▸ What you will do
Every line in the data below that has the word "none" should be returned.

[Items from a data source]
============================================================

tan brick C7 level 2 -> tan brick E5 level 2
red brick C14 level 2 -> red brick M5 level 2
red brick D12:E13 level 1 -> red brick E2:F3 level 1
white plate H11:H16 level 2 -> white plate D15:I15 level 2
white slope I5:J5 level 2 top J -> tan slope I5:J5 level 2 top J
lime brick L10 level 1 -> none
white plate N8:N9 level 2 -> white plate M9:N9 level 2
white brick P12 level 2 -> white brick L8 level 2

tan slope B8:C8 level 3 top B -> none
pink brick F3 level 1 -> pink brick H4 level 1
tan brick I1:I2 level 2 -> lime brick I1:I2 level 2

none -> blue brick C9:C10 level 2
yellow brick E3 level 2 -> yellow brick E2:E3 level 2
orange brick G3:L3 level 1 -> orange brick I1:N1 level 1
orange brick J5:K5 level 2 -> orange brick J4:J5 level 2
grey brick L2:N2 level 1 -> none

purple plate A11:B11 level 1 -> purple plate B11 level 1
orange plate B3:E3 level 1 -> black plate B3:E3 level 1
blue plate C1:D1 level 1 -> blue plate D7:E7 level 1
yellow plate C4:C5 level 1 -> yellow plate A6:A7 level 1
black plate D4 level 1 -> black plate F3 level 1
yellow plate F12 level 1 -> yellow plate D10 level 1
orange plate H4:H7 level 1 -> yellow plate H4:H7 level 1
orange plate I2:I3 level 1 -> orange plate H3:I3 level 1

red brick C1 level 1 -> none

============================================================

▸ Answer space
lime brick L10 level 1 -> none
tan slope B8:C8 level 3 top B -> none
none -> blue brick C9:C10 level 2
grey brick L2:N2 level 1 -> none
red brick C1 level 1 -> none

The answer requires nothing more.